* **To do**:
Copy out the listing below exactly, please, and skip any pictures.

* **Task data**:
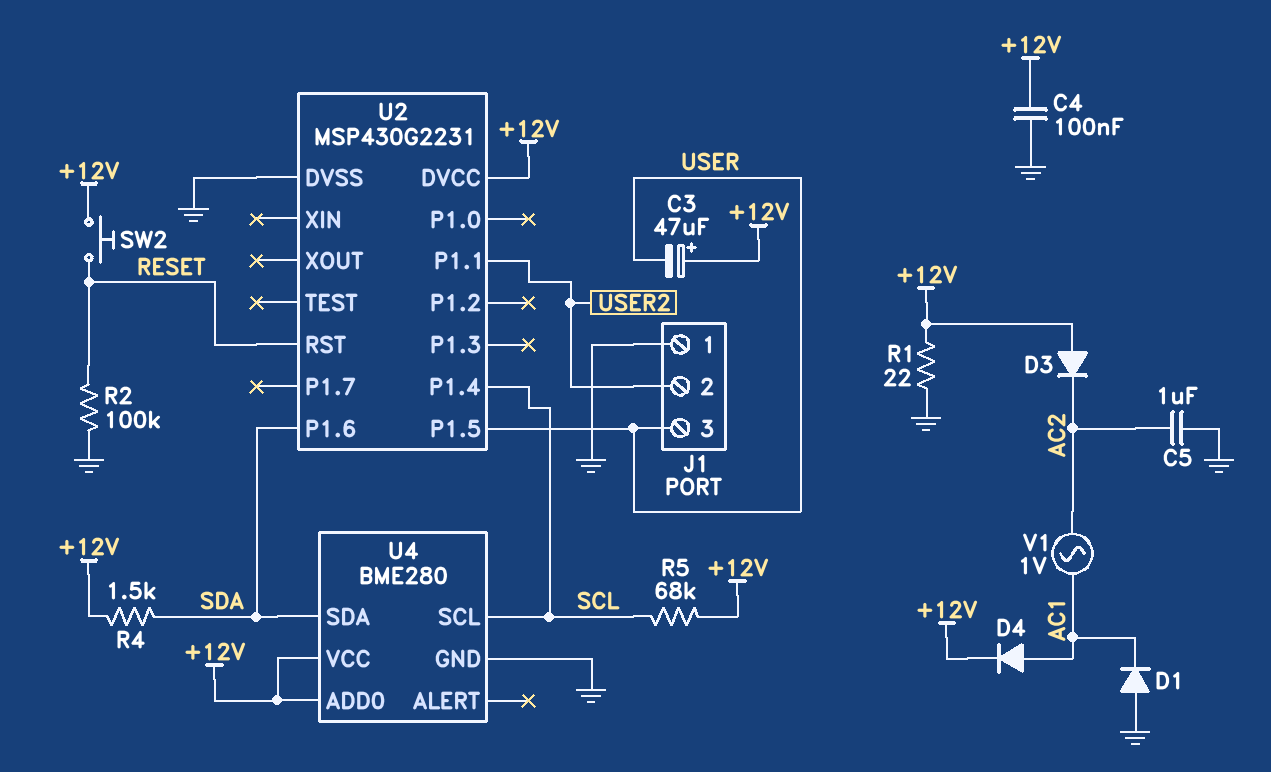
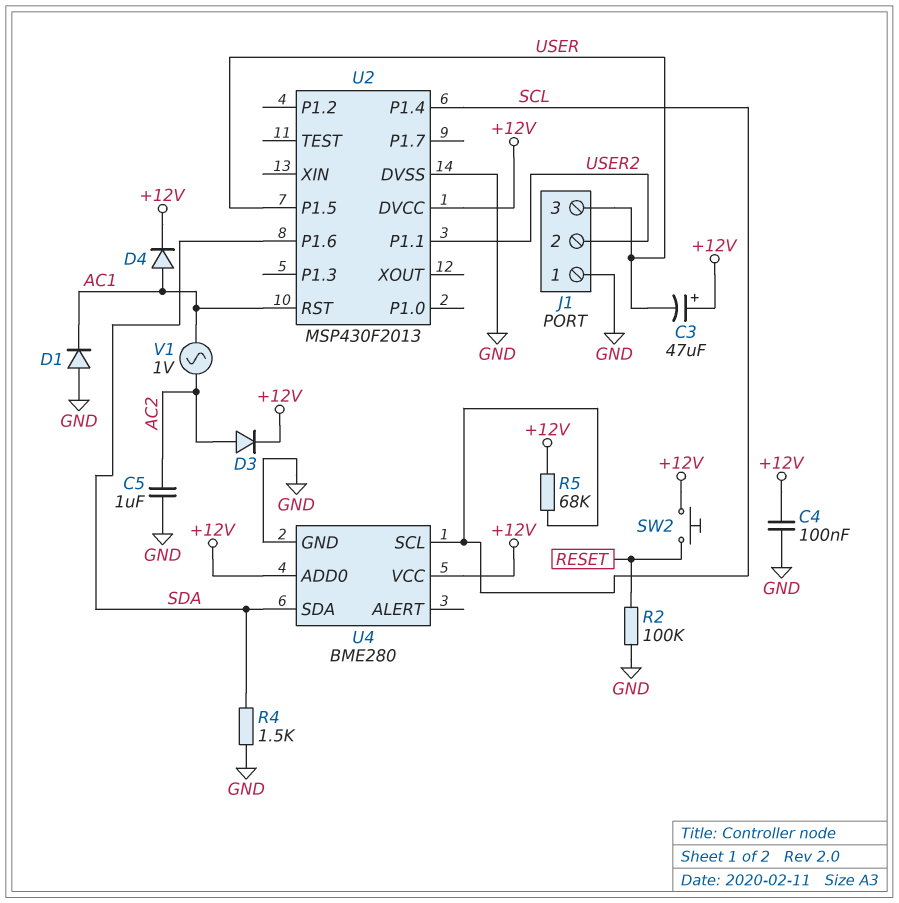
D3: diode (A +12V, K AC2) -> diode (A AC2, K +12V)
R1: 22 (+12V, GND) -> none
R4: 1.5k (+12V, SDA) -> 1.5k (GND, SDA)
U2: MSP430G2231 -> MSP430F2013
U2 pin RST: RESET -> AC1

* **Response to the exercise**:
D3: diode (A +12V, K AC2) -> diode (A AC2, K +12V)
R1: 22 (+12V, GND) -> none
R4: 1.5k (+12V, SDA) -> 1.5k (GND, SDA)
U2: MSP430G2231 -> MSP430F2013
U2 pin RST: RESET -> AC1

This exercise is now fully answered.